━━━━━ RECORDED INFORMATION

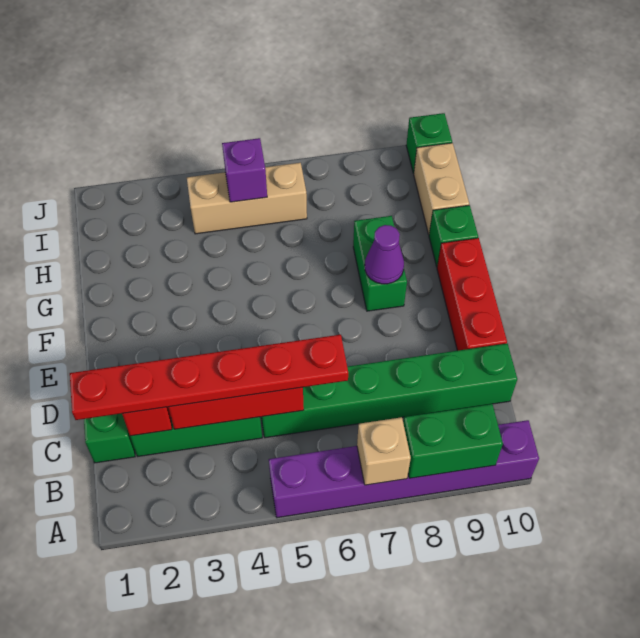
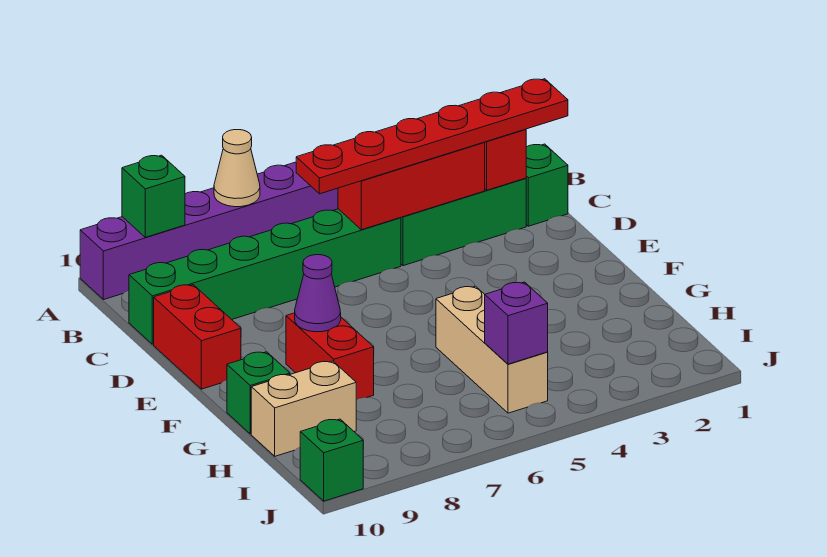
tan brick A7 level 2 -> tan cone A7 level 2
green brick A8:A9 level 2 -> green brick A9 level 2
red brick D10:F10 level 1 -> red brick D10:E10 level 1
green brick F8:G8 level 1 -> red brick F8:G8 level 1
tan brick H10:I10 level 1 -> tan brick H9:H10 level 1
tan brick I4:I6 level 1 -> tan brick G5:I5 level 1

━━━━━━━━━━
━━━━━ RECORDED INFORMATION

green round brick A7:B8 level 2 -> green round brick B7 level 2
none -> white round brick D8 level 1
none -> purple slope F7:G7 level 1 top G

━━━━━━━━━━

Locate the word "green" in the records and collect each line it appears in.

→ REPLY
green brick A8:A9 level 2 -> green brick A9 level 2
green brick F8:G8 level 1 -> red brick F8:G8 level 1
green round brick A7:B8 level 2 -> green round brick B7 level 2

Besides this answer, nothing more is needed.